:: Problem description ::
Your task is to repeat exactly the lines below between the line holding "black brick H3:H8 level 3 -> none" and the line holding "purple brick H8", inclusive, and only those.

:: Data shown ::

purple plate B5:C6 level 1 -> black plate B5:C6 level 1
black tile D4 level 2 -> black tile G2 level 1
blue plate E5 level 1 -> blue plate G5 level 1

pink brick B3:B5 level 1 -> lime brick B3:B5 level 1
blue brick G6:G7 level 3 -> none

==

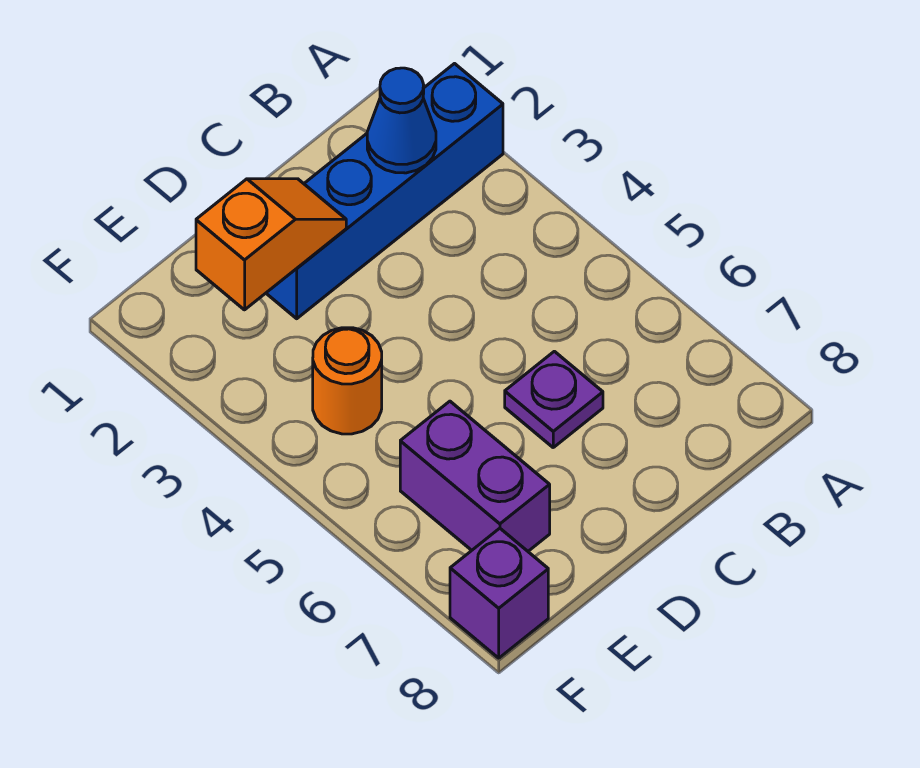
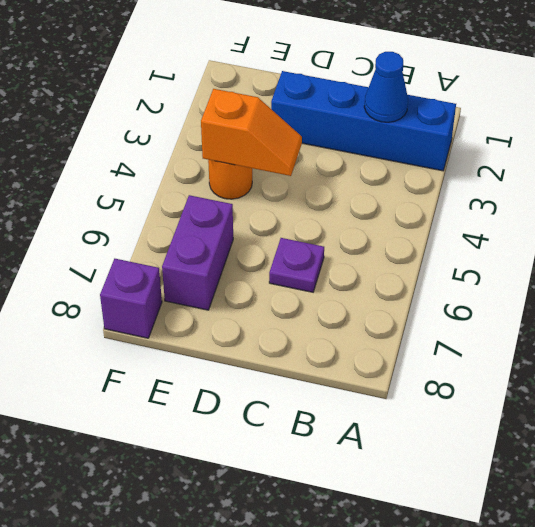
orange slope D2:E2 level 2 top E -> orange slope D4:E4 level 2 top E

...

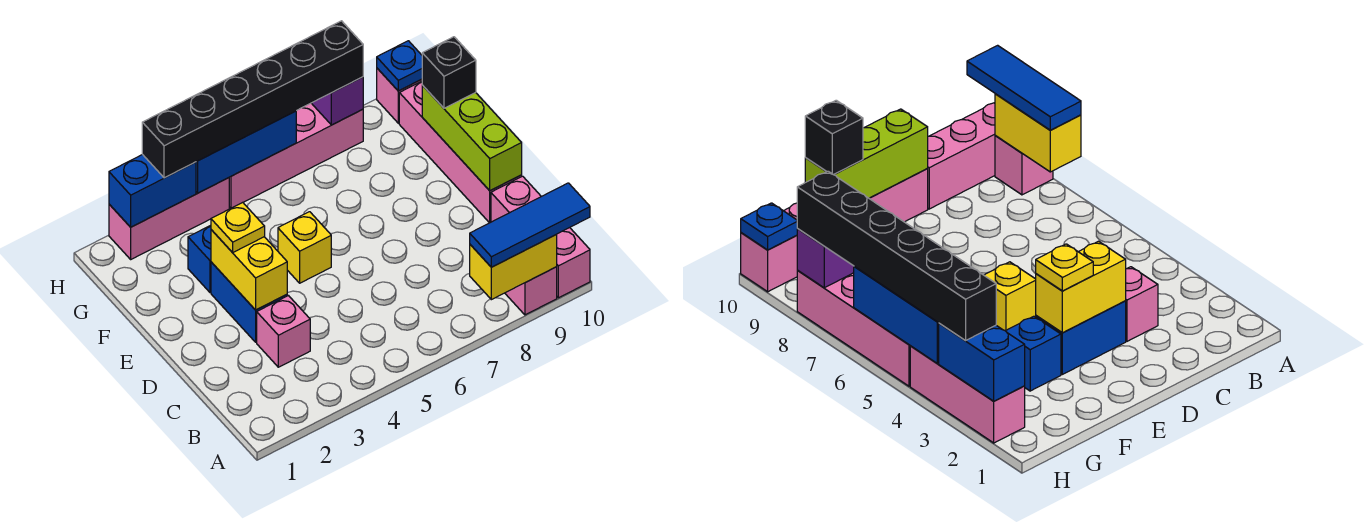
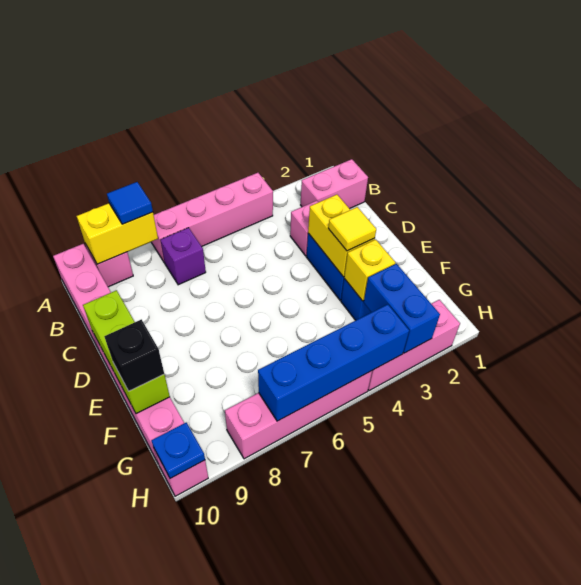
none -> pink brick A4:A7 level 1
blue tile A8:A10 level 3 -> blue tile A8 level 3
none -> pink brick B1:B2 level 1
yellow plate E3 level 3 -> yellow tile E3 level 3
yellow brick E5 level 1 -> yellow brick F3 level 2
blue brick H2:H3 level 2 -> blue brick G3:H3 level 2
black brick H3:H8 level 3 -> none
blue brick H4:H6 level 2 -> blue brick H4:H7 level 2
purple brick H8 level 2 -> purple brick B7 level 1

:: Task response ::
black brick H3:H8 level 3 -> none
blue brick H4:H6 level 2 -> blue brick H4:H7 level 2
purple brick H8 level 2 -> purple brick B7 level 1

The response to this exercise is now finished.